■ **Records to use**:
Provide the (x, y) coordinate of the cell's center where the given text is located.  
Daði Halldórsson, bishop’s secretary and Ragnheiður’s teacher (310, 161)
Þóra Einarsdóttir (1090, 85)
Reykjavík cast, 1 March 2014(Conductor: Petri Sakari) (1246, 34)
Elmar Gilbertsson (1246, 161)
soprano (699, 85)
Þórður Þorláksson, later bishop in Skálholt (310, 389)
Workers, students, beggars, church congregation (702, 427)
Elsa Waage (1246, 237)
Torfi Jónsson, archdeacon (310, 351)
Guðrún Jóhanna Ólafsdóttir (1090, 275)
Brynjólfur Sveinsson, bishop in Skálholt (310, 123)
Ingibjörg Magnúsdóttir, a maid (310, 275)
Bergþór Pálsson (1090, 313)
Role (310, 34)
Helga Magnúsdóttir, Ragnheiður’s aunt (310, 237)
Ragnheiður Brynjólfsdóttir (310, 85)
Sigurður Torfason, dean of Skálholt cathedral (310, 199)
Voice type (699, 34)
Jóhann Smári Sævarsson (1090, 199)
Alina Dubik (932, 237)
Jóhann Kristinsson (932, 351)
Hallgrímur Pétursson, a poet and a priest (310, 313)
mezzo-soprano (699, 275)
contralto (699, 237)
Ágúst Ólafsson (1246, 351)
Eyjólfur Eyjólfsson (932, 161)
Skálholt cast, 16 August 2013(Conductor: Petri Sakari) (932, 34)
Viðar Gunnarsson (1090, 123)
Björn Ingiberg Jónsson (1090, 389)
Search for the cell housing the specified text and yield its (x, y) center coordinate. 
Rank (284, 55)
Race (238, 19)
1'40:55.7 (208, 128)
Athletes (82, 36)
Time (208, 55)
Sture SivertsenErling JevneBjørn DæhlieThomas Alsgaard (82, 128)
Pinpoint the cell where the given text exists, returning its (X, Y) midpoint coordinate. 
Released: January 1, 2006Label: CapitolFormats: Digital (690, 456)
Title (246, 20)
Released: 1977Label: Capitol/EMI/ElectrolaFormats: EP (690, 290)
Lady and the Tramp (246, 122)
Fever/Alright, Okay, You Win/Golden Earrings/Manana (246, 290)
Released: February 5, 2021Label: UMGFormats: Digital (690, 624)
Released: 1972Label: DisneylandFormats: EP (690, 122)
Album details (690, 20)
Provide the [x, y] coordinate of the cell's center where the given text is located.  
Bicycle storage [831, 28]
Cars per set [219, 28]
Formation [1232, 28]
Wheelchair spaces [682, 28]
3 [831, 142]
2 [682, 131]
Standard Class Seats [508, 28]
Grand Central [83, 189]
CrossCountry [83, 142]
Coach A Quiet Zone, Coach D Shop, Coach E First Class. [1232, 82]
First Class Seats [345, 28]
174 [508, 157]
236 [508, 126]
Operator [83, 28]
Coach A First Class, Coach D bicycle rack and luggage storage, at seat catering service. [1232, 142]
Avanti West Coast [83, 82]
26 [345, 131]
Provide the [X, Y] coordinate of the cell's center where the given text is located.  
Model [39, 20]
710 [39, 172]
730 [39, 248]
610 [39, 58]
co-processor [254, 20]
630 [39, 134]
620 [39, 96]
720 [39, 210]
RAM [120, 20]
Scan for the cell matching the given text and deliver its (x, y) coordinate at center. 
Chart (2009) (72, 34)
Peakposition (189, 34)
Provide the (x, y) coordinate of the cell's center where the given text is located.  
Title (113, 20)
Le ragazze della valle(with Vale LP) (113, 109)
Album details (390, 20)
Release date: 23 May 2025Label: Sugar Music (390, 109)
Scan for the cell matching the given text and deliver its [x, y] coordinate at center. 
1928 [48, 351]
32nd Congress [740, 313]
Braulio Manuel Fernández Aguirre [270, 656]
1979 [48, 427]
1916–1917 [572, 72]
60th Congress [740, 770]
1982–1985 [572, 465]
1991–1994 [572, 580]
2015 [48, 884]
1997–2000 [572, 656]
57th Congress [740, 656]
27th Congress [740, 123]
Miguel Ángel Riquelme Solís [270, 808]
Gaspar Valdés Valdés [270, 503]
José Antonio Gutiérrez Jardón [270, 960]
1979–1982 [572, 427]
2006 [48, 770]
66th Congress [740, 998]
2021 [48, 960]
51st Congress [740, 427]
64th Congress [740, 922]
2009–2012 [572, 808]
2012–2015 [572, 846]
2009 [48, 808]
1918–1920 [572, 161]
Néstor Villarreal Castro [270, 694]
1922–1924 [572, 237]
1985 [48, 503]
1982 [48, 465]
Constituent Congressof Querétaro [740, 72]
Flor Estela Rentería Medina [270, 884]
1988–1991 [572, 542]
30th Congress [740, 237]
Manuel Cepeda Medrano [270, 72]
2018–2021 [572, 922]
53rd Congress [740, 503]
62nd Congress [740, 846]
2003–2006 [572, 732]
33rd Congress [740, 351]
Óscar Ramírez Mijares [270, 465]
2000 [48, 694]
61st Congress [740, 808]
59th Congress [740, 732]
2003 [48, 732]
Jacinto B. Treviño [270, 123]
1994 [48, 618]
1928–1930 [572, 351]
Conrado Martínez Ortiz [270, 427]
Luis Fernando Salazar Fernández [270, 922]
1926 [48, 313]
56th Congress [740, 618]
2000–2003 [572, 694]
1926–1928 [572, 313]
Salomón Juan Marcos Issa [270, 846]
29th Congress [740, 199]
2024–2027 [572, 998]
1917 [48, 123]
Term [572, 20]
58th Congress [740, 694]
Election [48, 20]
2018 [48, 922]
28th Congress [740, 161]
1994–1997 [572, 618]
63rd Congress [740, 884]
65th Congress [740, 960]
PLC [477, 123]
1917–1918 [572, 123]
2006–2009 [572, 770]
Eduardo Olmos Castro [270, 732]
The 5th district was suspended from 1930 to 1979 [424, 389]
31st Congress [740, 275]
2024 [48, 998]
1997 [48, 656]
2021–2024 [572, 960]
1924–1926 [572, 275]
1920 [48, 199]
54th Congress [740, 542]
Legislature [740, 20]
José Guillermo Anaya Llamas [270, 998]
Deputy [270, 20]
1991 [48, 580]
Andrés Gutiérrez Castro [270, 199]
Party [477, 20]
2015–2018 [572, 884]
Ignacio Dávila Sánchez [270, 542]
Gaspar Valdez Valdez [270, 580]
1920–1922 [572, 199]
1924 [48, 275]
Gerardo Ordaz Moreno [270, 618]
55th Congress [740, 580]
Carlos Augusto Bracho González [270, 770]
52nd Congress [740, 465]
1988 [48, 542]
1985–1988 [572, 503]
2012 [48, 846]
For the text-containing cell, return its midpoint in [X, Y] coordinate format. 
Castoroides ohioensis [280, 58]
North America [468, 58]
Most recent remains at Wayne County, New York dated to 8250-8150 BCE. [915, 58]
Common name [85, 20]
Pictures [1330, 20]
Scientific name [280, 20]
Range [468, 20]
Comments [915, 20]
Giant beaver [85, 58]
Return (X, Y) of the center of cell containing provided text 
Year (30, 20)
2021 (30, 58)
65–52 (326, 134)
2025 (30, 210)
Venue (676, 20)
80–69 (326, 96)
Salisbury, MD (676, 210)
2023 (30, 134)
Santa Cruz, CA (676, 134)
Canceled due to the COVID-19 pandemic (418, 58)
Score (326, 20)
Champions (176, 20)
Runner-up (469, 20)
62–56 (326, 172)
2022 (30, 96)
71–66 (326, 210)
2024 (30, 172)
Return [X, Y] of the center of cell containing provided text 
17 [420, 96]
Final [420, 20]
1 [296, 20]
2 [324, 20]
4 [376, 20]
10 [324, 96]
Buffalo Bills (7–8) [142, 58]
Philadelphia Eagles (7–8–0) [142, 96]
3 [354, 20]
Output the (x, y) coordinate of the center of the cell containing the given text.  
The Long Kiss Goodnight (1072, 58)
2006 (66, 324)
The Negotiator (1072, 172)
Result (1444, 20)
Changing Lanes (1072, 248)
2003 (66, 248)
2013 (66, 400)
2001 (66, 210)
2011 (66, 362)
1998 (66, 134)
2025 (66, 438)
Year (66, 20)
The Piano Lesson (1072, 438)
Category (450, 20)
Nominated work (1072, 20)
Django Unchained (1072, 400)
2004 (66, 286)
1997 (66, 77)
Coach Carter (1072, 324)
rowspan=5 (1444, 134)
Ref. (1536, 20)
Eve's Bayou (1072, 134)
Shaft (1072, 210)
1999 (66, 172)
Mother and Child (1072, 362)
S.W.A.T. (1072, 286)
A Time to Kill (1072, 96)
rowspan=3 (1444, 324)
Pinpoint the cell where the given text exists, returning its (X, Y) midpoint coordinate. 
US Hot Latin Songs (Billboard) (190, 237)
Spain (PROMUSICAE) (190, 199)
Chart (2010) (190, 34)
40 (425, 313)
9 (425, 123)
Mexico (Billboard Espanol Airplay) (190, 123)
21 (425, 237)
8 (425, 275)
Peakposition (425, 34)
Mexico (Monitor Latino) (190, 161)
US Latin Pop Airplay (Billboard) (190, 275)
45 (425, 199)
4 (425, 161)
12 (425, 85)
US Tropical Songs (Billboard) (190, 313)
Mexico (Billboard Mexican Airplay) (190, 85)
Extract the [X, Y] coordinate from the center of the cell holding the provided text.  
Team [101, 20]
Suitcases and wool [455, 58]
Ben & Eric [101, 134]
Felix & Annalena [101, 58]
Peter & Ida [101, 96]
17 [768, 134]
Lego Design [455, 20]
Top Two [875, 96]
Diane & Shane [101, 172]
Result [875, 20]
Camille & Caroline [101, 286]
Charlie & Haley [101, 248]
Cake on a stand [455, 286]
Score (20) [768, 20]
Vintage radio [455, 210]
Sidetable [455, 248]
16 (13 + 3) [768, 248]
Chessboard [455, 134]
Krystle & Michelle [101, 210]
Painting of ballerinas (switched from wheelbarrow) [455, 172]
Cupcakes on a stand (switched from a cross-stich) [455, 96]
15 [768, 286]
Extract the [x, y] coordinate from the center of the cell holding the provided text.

■ **What you will do**: Can you repeat the items above word for word, starting from the very first line and ending with the line containing "Rank (284, 55)", that line included?

■ **Response**:
Provide the (x, y) coordinate of the cell's center where the given text is located.  
Daði Halldórsson, bishop’s secretary and Ragnheiður’s teacher (310, 161)
Þóra Einarsdóttir (1090, 85)
Reykjavík cast, 1 March 2014(Conductor: Petri Sakari) (1246, 34)
Elmar Gilbertsson (1246, 161)
soprano (699, 85)
Þórður Þorláksson, later bishop in Skálholt (310, 389)
Workers, students, beggars, church congregation (702, 427)
Elsa Waage (1246, 237)
Torfi Jónsson, archdeacon (310, 351)
Guðrún Jóhanna Ólafsdóttir (1090, 275)
Brynjólfur Sveinsson, bishop in Skálholt (310, 123)
Ingibjörg Magnúsdóttir, a maid (310, 275)
Bergþór Pálsson (1090, 313)
Role (310, 34)
Helga Magnúsdóttir, Ragnheiður’s aunt (310, 237)
Ragnheiður Brynjólfsdóttir (310, 85)
Sigurður Torfason, dean of Skálholt cathedral (310, 199)
Voice type (699, 34)
Jóhann Smári Sævarsson (1090, 199)
Alina Dubik (932, 237)
Jóhann Kristinsson (932, 351)
Hallgrímur Pétursson, a poet and a priest (310, 313)
mezzo-soprano (699, 275)
contralto (699, 237)
Ágúst Ólafsson (1246, 351)
Eyjólfur Eyjólfsson (932, 161)
Skálholt cast, 16 August 2013(Conductor: Petri Sakari) (932, 34)
Viðar Gunnarsson (1090, 123)
Björn Ingiberg Jónsson (1090, 389)
Search for the cell housing the specified text and yield its (x, y) center coordinate. 
Rank (284, 55)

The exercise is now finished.